-------- PROVIDED DATA

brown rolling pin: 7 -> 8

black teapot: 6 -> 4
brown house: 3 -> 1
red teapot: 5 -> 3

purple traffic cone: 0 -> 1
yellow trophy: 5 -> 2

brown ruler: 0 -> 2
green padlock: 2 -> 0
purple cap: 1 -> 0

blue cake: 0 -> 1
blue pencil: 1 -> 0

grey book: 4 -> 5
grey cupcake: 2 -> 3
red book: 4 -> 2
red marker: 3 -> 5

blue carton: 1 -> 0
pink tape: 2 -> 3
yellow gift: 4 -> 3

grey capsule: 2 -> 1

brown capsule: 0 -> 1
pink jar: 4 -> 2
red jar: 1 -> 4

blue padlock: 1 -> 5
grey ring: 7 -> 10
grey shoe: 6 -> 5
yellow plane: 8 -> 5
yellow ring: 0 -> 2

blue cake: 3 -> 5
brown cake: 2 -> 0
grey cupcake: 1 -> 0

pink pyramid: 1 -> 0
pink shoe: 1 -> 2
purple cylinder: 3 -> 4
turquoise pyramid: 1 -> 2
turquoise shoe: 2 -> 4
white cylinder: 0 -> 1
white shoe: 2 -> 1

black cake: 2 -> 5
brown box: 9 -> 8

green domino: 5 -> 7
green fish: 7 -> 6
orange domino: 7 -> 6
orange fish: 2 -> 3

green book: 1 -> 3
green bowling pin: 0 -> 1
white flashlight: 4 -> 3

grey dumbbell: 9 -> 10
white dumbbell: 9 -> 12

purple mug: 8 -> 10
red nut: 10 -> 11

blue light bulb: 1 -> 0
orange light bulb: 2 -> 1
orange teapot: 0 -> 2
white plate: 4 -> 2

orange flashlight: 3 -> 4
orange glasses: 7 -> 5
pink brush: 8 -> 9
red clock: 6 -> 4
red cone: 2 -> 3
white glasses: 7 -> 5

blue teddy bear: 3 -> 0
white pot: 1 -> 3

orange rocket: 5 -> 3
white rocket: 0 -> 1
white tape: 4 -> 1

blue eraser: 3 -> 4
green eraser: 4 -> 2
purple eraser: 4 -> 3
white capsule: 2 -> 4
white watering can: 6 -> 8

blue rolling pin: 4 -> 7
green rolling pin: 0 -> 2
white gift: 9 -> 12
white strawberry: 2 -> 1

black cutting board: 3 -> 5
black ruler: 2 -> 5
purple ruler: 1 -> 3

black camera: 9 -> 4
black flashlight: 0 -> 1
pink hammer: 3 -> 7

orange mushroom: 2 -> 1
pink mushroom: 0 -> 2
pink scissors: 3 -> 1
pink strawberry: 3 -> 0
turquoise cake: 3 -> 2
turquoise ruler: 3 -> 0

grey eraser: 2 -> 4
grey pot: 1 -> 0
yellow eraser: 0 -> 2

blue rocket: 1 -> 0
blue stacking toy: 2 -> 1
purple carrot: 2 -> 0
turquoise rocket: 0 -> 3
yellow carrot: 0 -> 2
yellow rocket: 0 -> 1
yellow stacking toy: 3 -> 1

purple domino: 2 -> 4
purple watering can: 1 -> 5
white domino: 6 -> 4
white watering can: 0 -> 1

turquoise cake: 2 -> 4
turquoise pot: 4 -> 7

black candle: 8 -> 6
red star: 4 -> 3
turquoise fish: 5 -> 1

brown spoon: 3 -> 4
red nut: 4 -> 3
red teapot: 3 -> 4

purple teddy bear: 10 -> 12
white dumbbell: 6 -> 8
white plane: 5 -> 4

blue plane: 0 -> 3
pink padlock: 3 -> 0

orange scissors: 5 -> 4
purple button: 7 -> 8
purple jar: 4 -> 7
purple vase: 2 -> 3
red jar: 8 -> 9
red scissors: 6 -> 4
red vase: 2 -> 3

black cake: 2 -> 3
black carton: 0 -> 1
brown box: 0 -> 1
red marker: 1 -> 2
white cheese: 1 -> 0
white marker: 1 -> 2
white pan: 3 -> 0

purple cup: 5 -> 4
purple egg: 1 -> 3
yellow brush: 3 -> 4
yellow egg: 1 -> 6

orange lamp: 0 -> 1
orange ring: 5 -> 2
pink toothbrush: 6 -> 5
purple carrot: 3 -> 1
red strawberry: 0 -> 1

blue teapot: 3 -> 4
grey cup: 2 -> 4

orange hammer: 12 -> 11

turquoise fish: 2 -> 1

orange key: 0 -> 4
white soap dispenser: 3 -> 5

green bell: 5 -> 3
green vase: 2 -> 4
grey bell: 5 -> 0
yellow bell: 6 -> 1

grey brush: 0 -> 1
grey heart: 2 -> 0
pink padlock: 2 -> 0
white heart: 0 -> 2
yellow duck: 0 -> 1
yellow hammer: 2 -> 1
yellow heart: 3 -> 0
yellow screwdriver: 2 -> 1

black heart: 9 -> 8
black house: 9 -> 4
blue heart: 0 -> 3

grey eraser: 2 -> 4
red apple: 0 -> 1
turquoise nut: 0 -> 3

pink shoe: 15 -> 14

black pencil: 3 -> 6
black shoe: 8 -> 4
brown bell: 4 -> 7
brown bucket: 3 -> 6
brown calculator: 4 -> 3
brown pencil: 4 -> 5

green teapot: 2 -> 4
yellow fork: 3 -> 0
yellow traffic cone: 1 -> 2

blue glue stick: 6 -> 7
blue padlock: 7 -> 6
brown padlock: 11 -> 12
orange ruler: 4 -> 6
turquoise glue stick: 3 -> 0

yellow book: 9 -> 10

----------------

WORK INSTRUCTION: Wherever a line above contains "watering", copy that line.

TASK RESPONSE:
white watering can: 6 -> 8
purple watering can: 1 -> 5
white watering can: 0 -> 1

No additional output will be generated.